__Items from a dataset__:
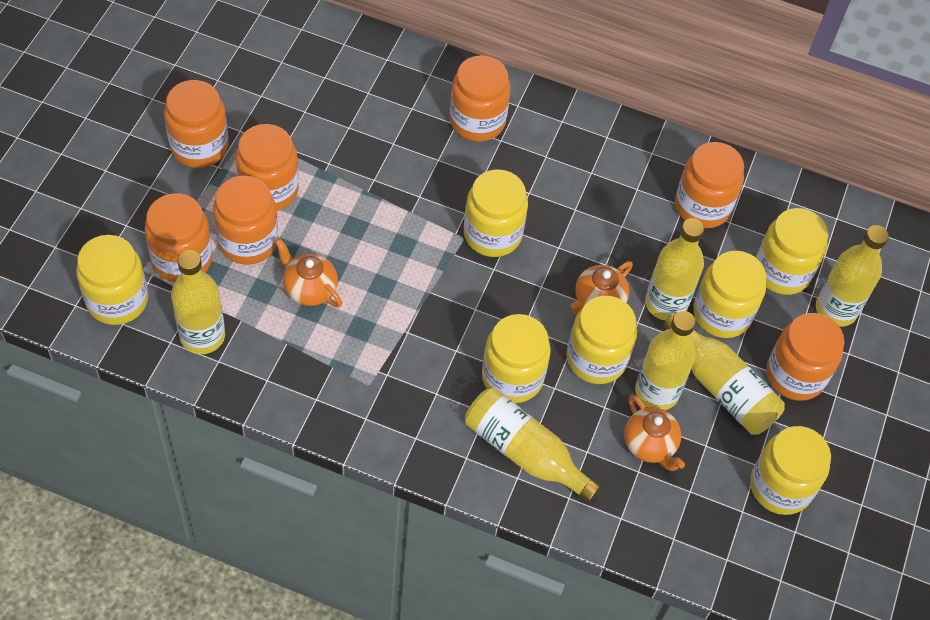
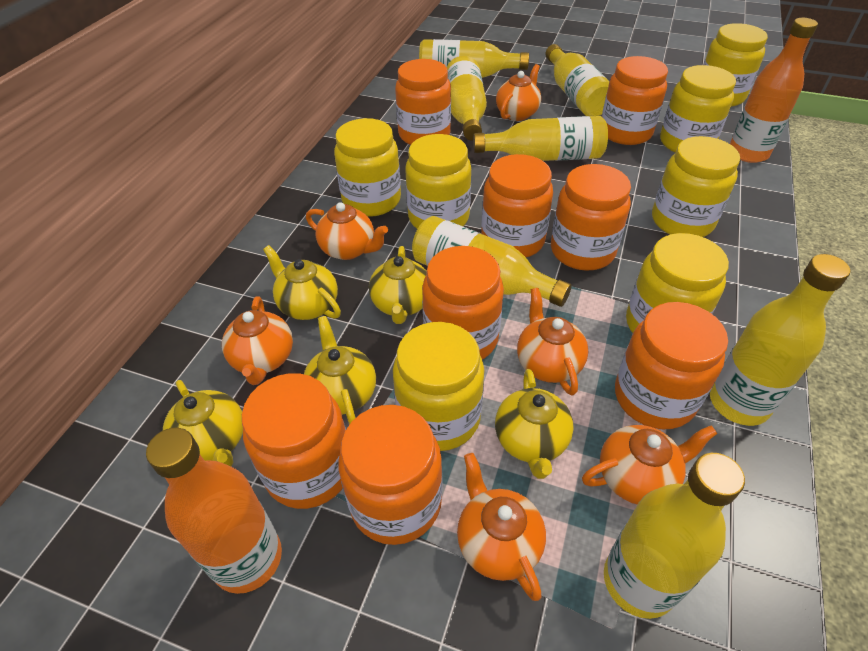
orange bottle: 0 -> 2
orange jar: 7 -> 8
orange teapot: 3 -> 6
yellow bottle: 6 -> 7
yellow teapot: 0 -> 5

__PROBLEM__: Could the entries above be restated word for word, with the pictures left out?

__WRITTEN SOLUTION__:
orange bottle: 0 -> 2
orange jar: 7 -> 8
orange teapot: 3 -> 6
yellow bottle: 6 -> 7
yellow teapot: 0 -> 5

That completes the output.